Exercise: List each line in the entries below that contains the string "shortInstrumentName".

Source material:
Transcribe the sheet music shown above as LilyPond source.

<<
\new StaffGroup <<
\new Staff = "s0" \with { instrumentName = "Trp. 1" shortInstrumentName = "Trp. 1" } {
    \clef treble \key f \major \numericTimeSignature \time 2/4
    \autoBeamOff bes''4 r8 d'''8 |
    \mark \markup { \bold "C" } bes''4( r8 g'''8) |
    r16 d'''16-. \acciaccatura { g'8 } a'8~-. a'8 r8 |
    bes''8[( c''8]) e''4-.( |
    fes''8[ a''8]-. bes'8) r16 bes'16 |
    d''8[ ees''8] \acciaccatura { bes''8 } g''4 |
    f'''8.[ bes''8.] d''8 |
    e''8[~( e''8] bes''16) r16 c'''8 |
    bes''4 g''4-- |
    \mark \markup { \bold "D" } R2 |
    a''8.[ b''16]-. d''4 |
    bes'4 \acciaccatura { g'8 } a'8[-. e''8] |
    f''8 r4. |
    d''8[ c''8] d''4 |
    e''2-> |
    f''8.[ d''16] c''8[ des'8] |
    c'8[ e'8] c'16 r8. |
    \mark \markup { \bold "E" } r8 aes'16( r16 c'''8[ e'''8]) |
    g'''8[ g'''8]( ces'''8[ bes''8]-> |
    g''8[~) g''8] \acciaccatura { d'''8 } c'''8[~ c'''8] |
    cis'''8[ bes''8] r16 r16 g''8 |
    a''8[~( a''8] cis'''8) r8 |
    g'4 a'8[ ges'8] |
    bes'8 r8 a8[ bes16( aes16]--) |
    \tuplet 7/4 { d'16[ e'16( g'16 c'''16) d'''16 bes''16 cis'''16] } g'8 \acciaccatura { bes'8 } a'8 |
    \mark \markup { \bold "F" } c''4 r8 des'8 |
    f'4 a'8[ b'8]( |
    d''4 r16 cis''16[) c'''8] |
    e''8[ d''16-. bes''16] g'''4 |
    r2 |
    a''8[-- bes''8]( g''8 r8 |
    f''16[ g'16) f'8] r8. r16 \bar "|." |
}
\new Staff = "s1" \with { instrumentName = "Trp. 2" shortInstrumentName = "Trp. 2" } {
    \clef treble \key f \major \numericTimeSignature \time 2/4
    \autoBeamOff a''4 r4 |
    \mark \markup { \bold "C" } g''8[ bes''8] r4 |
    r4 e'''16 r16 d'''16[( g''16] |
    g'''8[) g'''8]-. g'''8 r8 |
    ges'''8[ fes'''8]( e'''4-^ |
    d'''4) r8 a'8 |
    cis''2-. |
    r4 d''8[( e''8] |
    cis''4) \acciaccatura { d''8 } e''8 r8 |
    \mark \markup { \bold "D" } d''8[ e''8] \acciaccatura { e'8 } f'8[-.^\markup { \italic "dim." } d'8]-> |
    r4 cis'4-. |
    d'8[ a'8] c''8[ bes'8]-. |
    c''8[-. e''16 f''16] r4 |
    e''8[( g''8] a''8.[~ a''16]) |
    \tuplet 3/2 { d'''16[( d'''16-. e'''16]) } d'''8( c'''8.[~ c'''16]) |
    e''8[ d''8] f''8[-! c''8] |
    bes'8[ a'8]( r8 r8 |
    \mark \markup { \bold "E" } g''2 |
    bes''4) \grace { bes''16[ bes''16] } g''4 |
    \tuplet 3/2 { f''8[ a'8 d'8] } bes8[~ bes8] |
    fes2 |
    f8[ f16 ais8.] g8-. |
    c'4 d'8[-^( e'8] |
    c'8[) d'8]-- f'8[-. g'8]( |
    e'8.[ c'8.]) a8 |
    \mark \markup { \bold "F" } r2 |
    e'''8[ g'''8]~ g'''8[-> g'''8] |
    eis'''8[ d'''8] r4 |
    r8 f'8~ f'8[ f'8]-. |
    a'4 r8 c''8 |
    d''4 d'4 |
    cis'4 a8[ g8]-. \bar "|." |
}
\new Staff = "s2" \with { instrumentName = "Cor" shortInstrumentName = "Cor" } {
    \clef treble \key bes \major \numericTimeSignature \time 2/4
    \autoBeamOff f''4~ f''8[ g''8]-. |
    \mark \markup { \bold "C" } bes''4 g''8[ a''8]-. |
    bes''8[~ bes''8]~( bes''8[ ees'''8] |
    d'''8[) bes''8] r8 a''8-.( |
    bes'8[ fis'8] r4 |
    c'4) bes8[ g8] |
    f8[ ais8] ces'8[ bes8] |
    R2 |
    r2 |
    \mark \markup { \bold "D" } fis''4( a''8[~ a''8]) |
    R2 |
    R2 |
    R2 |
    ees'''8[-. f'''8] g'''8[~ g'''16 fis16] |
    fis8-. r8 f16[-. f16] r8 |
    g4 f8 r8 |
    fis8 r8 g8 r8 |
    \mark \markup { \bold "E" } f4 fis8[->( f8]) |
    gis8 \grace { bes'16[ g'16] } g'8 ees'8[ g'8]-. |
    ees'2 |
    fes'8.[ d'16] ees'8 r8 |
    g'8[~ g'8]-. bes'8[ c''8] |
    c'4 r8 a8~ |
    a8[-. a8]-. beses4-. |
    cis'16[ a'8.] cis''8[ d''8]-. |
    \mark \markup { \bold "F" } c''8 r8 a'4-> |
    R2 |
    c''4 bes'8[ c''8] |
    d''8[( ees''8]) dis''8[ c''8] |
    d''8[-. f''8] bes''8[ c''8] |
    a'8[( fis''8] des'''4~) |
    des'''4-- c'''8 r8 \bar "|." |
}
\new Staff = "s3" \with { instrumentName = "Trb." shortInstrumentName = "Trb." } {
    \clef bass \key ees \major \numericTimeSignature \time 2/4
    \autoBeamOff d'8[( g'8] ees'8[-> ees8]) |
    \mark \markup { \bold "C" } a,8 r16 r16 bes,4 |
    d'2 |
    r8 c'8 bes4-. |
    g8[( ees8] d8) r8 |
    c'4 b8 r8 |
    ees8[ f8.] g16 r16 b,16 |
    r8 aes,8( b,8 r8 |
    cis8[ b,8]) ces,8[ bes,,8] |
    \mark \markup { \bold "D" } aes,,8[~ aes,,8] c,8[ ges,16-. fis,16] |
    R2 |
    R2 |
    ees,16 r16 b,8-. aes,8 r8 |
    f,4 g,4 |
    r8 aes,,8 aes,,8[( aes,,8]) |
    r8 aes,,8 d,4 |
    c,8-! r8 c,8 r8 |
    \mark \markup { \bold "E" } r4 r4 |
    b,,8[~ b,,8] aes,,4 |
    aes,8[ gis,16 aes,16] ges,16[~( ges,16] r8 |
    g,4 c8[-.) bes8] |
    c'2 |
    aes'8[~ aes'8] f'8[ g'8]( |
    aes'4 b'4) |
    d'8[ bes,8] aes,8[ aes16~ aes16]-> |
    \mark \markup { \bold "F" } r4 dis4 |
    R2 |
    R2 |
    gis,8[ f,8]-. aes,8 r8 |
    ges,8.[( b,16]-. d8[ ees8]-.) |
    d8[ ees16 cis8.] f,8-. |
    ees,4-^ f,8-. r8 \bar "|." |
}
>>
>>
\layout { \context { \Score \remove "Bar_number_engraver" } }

Solution to the exercise:
\new Staff = "s0" \with { instrumentName = "Trp. 1" shortInstrumentName = "Trp. 1" } {
\new Staff = "s1" \with { instrumentName = "Trp. 2" shortInstrumentName = "Trp. 2" } {
\new Staff = "s2" \with { instrumentName = "Cor" shortInstrumentName = "Cor" } {
\new Staff = "s3" \with { instrumentName = "Trb." shortInstrumentName = "Trb." } {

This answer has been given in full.